*ACTIVITY*.
Retype the data below exactly, skipping pictures.

*DATASET EXCERPT*.
++++++
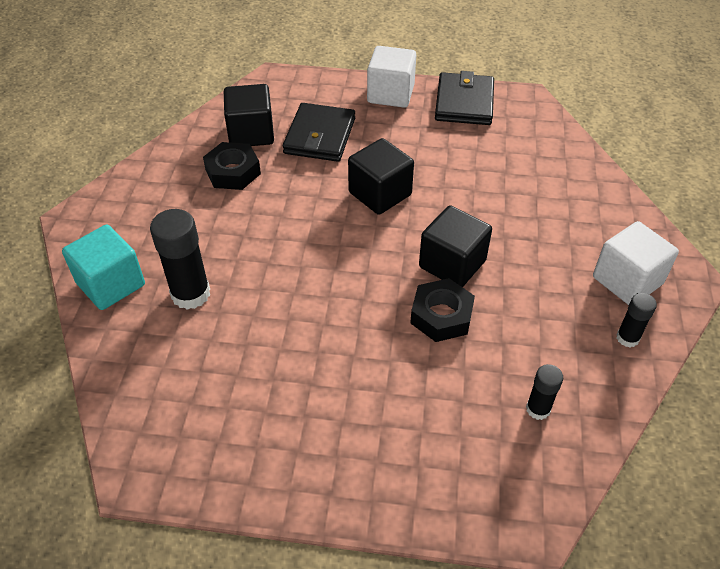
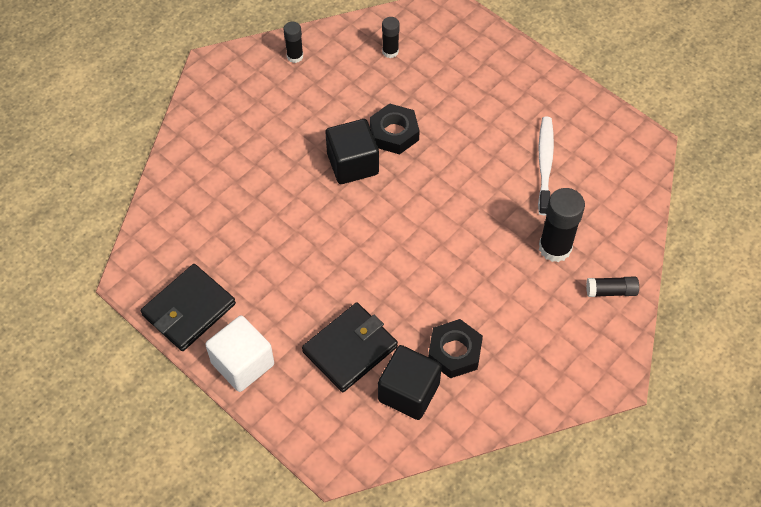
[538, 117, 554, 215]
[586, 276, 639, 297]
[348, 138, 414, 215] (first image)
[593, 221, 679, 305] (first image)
++++++
*OUTPUT*.
[538, 117, 554, 215]
[586, 276, 639, 297]
[348, 138, 414, 215] (first image)
[593, 221, 679, 305] (first image)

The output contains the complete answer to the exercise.